→ **Working data**
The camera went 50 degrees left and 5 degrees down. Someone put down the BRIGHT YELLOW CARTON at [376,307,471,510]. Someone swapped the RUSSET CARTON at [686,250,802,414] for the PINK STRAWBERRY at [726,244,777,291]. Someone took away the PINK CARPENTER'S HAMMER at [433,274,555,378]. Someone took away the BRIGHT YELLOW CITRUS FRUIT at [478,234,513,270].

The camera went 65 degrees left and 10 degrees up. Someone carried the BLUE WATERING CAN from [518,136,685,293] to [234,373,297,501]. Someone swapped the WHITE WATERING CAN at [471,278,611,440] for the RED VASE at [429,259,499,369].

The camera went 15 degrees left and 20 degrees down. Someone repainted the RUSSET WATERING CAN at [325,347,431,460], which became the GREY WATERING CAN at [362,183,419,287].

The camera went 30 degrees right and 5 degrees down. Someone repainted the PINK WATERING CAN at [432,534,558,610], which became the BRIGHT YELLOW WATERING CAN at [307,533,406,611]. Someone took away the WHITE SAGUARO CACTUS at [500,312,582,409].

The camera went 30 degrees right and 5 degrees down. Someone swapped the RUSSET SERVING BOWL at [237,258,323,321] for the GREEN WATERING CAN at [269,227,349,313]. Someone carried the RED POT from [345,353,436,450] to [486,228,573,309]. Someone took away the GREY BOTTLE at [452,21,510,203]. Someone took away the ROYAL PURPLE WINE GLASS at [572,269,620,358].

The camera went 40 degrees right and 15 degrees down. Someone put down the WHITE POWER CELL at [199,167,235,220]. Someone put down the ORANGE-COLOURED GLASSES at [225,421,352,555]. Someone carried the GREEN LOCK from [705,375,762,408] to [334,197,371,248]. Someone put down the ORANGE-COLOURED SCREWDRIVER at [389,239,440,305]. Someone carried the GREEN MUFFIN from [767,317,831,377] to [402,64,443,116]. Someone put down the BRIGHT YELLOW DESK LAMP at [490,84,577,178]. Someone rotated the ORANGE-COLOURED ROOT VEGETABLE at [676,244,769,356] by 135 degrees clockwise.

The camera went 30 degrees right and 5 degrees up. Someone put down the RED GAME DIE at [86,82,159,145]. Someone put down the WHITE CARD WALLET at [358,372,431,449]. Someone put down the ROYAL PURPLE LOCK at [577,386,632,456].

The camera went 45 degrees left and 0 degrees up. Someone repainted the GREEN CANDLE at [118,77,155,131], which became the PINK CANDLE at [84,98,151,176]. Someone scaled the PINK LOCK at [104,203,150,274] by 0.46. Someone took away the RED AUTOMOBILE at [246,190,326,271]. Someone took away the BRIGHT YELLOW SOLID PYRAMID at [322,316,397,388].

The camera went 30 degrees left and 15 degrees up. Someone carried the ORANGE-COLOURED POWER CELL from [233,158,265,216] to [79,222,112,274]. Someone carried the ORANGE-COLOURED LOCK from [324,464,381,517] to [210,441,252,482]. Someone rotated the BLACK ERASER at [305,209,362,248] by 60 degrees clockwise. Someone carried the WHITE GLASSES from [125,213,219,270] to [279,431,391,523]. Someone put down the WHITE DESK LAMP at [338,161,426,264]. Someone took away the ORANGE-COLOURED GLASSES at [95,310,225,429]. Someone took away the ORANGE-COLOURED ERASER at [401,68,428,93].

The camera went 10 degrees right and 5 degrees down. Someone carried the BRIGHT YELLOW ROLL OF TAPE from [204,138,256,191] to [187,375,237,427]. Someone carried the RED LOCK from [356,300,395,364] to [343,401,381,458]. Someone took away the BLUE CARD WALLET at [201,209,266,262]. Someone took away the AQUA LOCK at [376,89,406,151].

→ **Task directions**
Type out the listing again with nothing changed.

→ **Expected output**
The camera went 50 degrees left and 5 degrees down. Someone put down the BRIGHT YELLOW CARTON at [376,307,471,510]. Someone swapped the RUSSET CARTON at [686,250,802,414] for the PINK STRAWBERRY at [726,244,777,291]. Someone took away the PINK CARPENTER'S HAMMER at [433,274,555,378]. Someone took away the BRIGHT YELLOW CITRUS FRUIT at [478,234,513,270].

The camera went 65 degrees left and 10 degrees up. Someone carried the BLUE WATERING CAN from [518,136,685,293] to [234,373,297,501]. Someone swapped the WHITE WATERING CAN at [471,278,611,440] for the RED VASE at [429,259,499,369].

The camera went 15 degrees left and 20 degrees down. Someone repainted the RUSSET WATERING CAN at [325,347,431,460], which became the GREY WATERING CAN at [362,183,419,287].

The camera went 30 degrees right and 5 degrees down. Someone repainted the PINK WATERING CAN at [432,534,558,610], which became the BRIGHT YELLOW WATERING CAN at [307,533,406,611]. Someone took away the WHITE SAGUARO CACTUS at [500,312,582,409].

The camera went 30 degrees right and 5 degrees down. Someone swapped the RUSSET SERVING BOWL at [237,258,323,321] for the GREEN WATERING CAN at [269,227,349,313]. Someone carried the RED POT from [345,353,436,450] to [486,228,573,309]. Someone took away the GREY BOTTLE at [452,21,510,203]. Someone took away the ROYAL PURPLE WINE GLASS at [572,269,620,358].

The camera went 40 degrees right and 15 degrees down. Someone put down the WHITE POWER CELL at [199,167,235,220]. Someone put down the ORANGE-COLOURED GLASSES at [225,421,352,555]. Someone carried the GREEN LOCK from [705,375,762,408] to [334,197,371,248]. Someone put down the ORANGE-COLOURED SCREWDRIVER at [389,239,440,305]. Someone carried the GREEN MUFFIN from [767,317,831,377] to [402,64,443,116]. Someone put down the BRIGHT YELLOW DESK LAMP at [490,84,577,178]. Someone rotated the ORANGE-COLOURED ROOT VEGETABLE at [676,244,769,356] by 135 degrees clockwise.

The camera went 30 degrees right and 5 degrees up. Someone put down the RED GAME DIE at [86,82,159,145]. Someone put down the WHITE CARD WALLET at [358,372,431,449]. Someone put down the ROYAL PURPLE LOCK at [577,386,632,456].

The camera went 45 degrees left and 0 degrees up. Someone repainted the GREEN CANDLE at [118,77,155,131], which became the PINK CANDLE at [84,98,151,176]. Someone scaled the PINK LOCK at [104,203,150,274] by 0.46. Someone took away the RED AUTOMOBILE at [246,190,326,271]. Someone took away the BRIGHT YELLOW SOLID PYRAMID at [322,316,397,388].

The camera went 30 degrees left and 15 degrees up. Someone carried the ORANGE-COLOURED POWER CELL from [233,158,265,216] to [79,222,112,274]. Someone carried the ORANGE-COLOURED LOCK from [324,464,381,517] to [210,441,252,482]. Someone rotated the BLACK ERASER at [305,209,362,248] by 60 degrees clockwise. Someone carried the WHITE GLASSES from [125,213,219,270] to [279,431,391,523]. Someone put down the WHITE DESK LAMP at [338,161,426,264]. Someone took away the ORANGE-COLOURED GLASSES at [95,310,225,429]. Someone took away the ORANGE-COLOURED ERASER at [401,68,428,93].

The camera went 10 degrees right and 5 degrees down. Someone carried the BRIGHT YELLOW ROLL OF TAPE from [204,138,256,191] to [187,375,237,427]. Someone carried the RED LOCK from [356,300,395,364] to [343,401,381,458]. Someone took away the BLUE CARD WALLET at [201,209,266,262]. Someone took away the AQUA LOCK at [376,89,406,151].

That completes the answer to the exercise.